▸ **Task goal**: Restate the records below word for word.

▸ **Data**:
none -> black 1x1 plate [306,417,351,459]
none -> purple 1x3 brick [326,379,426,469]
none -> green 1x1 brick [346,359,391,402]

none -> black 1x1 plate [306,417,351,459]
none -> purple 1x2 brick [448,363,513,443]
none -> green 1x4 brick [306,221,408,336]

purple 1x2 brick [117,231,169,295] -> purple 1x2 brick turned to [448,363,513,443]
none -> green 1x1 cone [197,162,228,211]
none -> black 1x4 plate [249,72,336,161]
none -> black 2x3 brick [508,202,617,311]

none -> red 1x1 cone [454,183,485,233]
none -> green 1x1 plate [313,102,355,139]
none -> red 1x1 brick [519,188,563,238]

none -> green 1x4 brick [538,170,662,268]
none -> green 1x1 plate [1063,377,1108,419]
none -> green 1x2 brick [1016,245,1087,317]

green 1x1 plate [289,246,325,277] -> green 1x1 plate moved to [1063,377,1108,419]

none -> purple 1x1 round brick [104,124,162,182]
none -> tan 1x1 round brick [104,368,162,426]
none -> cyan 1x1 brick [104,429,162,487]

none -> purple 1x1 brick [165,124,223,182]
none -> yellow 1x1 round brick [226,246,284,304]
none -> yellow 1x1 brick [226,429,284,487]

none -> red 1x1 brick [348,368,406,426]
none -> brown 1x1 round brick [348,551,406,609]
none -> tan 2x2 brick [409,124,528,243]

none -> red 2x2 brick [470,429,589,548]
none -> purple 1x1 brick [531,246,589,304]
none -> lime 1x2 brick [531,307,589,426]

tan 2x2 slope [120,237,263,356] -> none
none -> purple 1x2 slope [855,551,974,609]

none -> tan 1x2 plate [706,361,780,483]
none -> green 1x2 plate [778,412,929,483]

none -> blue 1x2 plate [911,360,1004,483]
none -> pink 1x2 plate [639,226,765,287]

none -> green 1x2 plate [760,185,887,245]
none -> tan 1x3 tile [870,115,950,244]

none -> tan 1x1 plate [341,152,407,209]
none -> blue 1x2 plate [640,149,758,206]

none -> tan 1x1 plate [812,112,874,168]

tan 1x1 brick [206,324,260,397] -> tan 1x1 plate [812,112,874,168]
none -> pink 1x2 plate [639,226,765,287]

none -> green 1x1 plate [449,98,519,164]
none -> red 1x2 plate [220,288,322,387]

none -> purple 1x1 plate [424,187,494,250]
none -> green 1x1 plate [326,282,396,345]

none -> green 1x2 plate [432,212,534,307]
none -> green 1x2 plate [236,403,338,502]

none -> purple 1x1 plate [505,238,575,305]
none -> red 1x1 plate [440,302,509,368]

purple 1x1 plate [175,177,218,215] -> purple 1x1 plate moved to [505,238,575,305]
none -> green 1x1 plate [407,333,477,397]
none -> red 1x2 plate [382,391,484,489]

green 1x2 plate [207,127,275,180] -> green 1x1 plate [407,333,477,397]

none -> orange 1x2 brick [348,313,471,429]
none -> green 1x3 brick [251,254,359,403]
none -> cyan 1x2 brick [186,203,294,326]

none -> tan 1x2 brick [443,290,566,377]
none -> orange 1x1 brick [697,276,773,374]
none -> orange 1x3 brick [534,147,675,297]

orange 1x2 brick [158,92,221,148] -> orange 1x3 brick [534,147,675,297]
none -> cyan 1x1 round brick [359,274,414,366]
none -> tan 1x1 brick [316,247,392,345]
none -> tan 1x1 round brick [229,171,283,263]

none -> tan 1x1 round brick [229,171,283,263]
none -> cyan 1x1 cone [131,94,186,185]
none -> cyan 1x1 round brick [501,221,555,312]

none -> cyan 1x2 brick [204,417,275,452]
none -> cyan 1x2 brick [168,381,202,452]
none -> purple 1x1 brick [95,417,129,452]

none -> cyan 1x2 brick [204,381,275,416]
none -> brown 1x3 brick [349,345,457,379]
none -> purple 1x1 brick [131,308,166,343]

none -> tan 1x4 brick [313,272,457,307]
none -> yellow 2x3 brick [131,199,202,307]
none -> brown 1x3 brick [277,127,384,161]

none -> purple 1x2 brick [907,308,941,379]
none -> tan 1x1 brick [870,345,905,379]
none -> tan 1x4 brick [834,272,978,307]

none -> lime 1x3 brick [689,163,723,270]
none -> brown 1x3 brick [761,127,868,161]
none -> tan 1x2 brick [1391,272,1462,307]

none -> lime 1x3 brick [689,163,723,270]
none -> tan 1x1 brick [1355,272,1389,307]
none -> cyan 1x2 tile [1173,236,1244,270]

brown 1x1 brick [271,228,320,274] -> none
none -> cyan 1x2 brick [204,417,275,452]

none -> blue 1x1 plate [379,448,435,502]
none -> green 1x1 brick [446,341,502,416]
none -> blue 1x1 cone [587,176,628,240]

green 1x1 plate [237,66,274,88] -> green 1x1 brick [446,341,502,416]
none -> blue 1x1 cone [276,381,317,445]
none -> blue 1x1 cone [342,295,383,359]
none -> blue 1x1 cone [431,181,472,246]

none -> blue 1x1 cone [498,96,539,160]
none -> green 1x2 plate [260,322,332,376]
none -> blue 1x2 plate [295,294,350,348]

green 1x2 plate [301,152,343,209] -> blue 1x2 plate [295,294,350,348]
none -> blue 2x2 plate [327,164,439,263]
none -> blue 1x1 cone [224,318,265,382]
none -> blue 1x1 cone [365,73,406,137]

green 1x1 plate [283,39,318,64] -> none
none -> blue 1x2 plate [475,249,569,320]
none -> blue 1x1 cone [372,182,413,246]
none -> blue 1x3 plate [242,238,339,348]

▸ **Answer**:
none -> black 1x1 plate [306,417,351,459]
none -> purple 1x3 brick [326,379,426,469]
none -> green 1x1 brick [346,359,391,402]

none -> black 1x1 plate [306,417,351,459]
none -> purple 1x2 brick [448,363,513,443]
none -> green 1x4 brick [306,221,408,336]

purple 1x2 brick [117,231,169,295] -> purple 1x2 brick turned to [448,363,513,443]
none -> green 1x1 cone [197,162,228,211]
none -> black 1x4 plate [249,72,336,161]
none -> black 2x3 brick [508,202,617,311]

none -> red 1x1 cone [454,183,485,233]
none -> green 1x1 plate [313,102,355,139]
none -> red 1x1 brick [519,188,563,238]

none -> green 1x4 brick [538,170,662,268]
none -> green 1x1 plate [1063,377,1108,419]
none -> green 1x2 brick [1016,245,1087,317]

green 1x1 plate [289,246,325,277] -> green 1x1 plate moved to [1063,377,1108,419]

none -> purple 1x1 round brick [104,124,162,182]
none -> tan 1x1 round brick [104,368,162,426]
none -> cyan 1x1 brick [104,429,162,487]

none -> purple 1x1 brick [165,124,223,182]
none -> yellow 1x1 round brick [226,246,284,304]
none -> yellow 1x1 brick [226,429,284,487]

none -> red 1x1 brick [348,368,406,426]
none -> brown 1x1 round brick [348,551,406,609]
none -> tan 2x2 brick [409,124,528,243]

none -> red 2x2 brick [470,429,589,548]
none -> purple 1x1 brick [531,246,589,304]
none -> lime 1x2 brick [531,307,589,426]

tan 2x2 slope [120,237,263,356] -> none
none -> purple 1x2 slope [855,551,974,609]

none -> tan 1x2 plate [706,361,780,483]
none -> green 1x2 plate [778,412,929,483]

none -> blue 1x2 plate [911,360,1004,483]
none -> pink 1x2 plate [639,226,765,287]

none -> green 1x2 plate [760,185,887,245]
none -> tan 1x3 tile [870,115,950,244]

none -> tan 1x1 plate [341,152,407,209]
none -> blue 1x2 plate [640,149,758,206]

none -> tan 1x1 plate [812,112,874,168]

tan 1x1 brick [206,324,260,397] -> tan 1x1 plate [812,112,874,168]
none -> pink 1x2 plate [639,226,765,287]

none -> green 1x1 plate [449,98,519,164]
none -> red 1x2 plate [220,288,322,387]

none -> purple 1x1 plate [424,187,494,250]
none -> green 1x1 plate [326,282,396,345]

none -> green 1x2 plate [432,212,534,307]
none -> green 1x2 plate [236,403,338,502]

none -> purple 1x1 plate [505,238,575,305]
none -> red 1x1 plate [440,302,509,368]

purple 1x1 plate [175,177,218,215] -> purple 1x1 plate moved to [505,238,575,305]
none -> green 1x1 plate [407,333,477,397]
none -> red 1x2 plate [382,391,484,489]

green 1x2 plate [207,127,275,180] -> green 1x1 plate [407,333,477,397]

none -> orange 1x2 brick [348,313,471,429]
none -> green 1x3 brick [251,254,359,403]
none -> cyan 1x2 brick [186,203,294,326]

none -> tan 1x2 brick [443,290,566,377]
none -> orange 1x1 brick [697,276,773,374]
none -> orange 1x3 brick [534,147,675,297]

orange 1x2 brick [158,92,221,148] -> orange 1x3 brick [534,147,675,297]
none -> cyan 1x1 round brick [359,274,414,366]
none -> tan 1x1 brick [316,247,392,345]
none -> tan 1x1 round brick [229,171,283,263]

none -> tan 1x1 round brick [229,171,283,263]
none -> cyan 1x1 cone [131,94,186,185]
none -> cyan 1x1 round brick [501,221,555,312]

none -> cyan 1x2 brick [204,417,275,452]
none -> cyan 1x2 brick [168,381,202,452]
none -> purple 1x1 brick [95,417,129,452]

none -> cyan 1x2 brick [204,381,275,416]
none -> brown 1x3 brick [349,345,457,379]
none -> purple 1x1 brick [131,308,166,343]

none -> tan 1x4 brick [313,272,457,307]
none -> yellow 2x3 brick [131,199,202,307]
none -> brown 1x3 brick [277,127,384,161]

none -> purple 1x2 brick [907,308,941,379]
none -> tan 1x1 brick [870,345,905,379]
none -> tan 1x4 brick [834,272,978,307]

none -> lime 1x3 brick [689,163,723,270]
none -> brown 1x3 brick [761,127,868,161]
none -> tan 1x2 brick [1391,272,1462,307]

none -> lime 1x3 brick [689,163,723,270]
none -> tan 1x1 brick [1355,272,1389,307]
none -> cyan 1x2 tile [1173,236,1244,270]

brown 1x1 brick [271,228,320,274] -> none
none -> cyan 1x2 brick [204,417,275,452]

none -> blue 1x1 plate [379,448,435,502]
none -> green 1x1 brick [446,341,502,416]
none -> blue 1x1 cone [587,176,628,240]

green 1x1 plate [237,66,274,88] -> green 1x1 brick [446,341,502,416]
none -> blue 1x1 cone [276,381,317,445]
none -> blue 1x1 cone [342,295,383,359]
none -> blue 1x1 cone [431,181,472,246]

none -> blue 1x1 cone [498,96,539,160]
none -> green 1x2 plate [260,322,332,376]
none -> blue 1x2 plate [295,294,350,348]

green 1x2 plate [301,152,343,209] -> blue 1x2 plate [295,294,350,348]
none -> blue 2x2 plate [327,164,439,263]
none -> blue 1x1 cone [224,318,265,382]
none -> blue 1x1 cone [365,73,406,137]

green 1x1 plate [283,39,318,64] -> none
none -> blue 1x2 plate [475,249,569,320]
none -> blue 1x1 cone [372,182,413,246]
none -> blue 1x3 plate [242,238,339,348]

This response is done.